• **THE DATA**
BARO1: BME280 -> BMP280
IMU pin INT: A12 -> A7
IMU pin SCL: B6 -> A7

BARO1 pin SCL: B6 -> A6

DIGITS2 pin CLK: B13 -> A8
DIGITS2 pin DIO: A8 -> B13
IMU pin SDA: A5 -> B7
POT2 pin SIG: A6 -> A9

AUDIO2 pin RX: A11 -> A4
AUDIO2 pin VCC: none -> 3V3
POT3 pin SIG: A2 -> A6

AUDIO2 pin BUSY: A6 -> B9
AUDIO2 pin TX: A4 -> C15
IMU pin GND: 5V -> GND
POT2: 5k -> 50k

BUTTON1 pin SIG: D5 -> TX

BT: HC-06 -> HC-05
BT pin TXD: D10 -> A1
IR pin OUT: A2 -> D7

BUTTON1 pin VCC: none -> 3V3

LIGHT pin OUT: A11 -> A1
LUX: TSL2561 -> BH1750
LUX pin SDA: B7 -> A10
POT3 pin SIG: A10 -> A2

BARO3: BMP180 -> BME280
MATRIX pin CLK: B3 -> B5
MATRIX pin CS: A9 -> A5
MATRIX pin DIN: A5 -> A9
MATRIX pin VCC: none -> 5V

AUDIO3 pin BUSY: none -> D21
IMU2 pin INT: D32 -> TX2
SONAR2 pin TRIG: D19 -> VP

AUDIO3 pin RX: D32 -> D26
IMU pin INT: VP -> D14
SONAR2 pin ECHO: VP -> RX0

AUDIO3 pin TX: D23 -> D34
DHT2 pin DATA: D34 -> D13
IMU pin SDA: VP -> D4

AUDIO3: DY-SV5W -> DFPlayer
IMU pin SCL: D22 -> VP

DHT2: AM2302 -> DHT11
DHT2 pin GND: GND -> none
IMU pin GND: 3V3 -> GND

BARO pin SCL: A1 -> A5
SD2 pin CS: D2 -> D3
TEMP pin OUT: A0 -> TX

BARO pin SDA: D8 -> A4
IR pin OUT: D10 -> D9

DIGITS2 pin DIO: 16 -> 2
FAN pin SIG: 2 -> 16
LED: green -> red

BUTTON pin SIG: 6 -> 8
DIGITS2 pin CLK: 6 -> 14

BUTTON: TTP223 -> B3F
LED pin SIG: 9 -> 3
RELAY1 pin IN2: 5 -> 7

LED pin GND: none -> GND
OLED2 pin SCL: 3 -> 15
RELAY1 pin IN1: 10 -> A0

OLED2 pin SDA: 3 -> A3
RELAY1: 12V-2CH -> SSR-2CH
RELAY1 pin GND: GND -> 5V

• **EXERCISE DIRECTIONS**
Would you output the full listing exactly as it stands?

• **EXERCISE SOLUTION**
BARO1: BME280 -> BMP280
IMU pin INT: A12 -> A7
IMU pin SCL: B6 -> A7

BARO1 pin SCL: B6 -> A6

DIGITS2 pin CLK: B13 -> A8
DIGITS2 pin DIO: A8 -> B13
IMU pin SDA: A5 -> B7
POT2 pin SIG: A6 -> A9

AUDIO2 pin RX: A11 -> A4
AUDIO2 pin VCC: none -> 3V3
POT3 pin SIG: A2 -> A6

AUDIO2 pin BUSY: A6 -> B9
AUDIO2 pin TX: A4 -> C15
IMU pin GND: 5V -> GND
POT2: 5k -> 50k

BUTTON1 pin SIG: D5 -> TX

BT: HC-06 -> HC-05
BT pin TXD: D10 -> A1
IR pin OUT: A2 -> D7

BUTTON1 pin VCC: none -> 3V3

LIGHT pin OUT: A11 -> A1
LUX: TSL2561 -> BH1750
LUX pin SDA: B7 -> A10
POT3 pin SIG: A10 -> A2

BARO3: BMP180 -> BME280
MATRIX pin CLK: B3 -> B5
MATRIX pin CS: A9 -> A5
MATRIX pin DIN: A5 -> A9
MATRIX pin VCC: none -> 5V

AUDIO3 pin BUSY: none -> D21
IMU2 pin INT: D32 -> TX2
SONAR2 pin TRIG: D19 -> VP

AUDIO3 pin RX: D32 -> D26
IMU pin INT: VP -> D14
SONAR2 pin ECHO: VP -> RX0

AUDIO3 pin TX: D23 -> D34
DHT2 pin DATA: D34 -> D13
IMU pin SDA: VP -> D4

AUDIO3: DY-SV5W -> DFPlayer
IMU pin SCL: D22 -> VP

DHT2: AM2302 -> DHT11
DHT2 pin GND: GND -> none
IMU pin GND: 3V3 -> GND

BARO pin SCL: A1 -> A5
SD2 pin CS: D2 -> D3
TEMP pin OUT: A0 -> TX

BARO pin SDA: D8 -> A4
IR pin OUT: D10 -> D9

DIGITS2 pin DIO: 16 -> 2
FAN pin SIG: 2 -> 16
LED: green -> red

BUTTON pin SIG: 6 -> 8
DIGITS2 pin CLK: 6 -> 14

BUTTON: TTP223 -> B3F
LED pin SIG: 9 -> 3
RELAY1 pin IN2: 5 -> 7

LED pin GND: none -> GND
OLED2 pin SCL: 3 -> 15
RELAY1 pin IN1: 10 -> A0

OLED2 pin SDA: 3 -> A3
RELAY1: 12V-2CH -> SSR-2CH
RELAY1 pin GND: GND -> 5V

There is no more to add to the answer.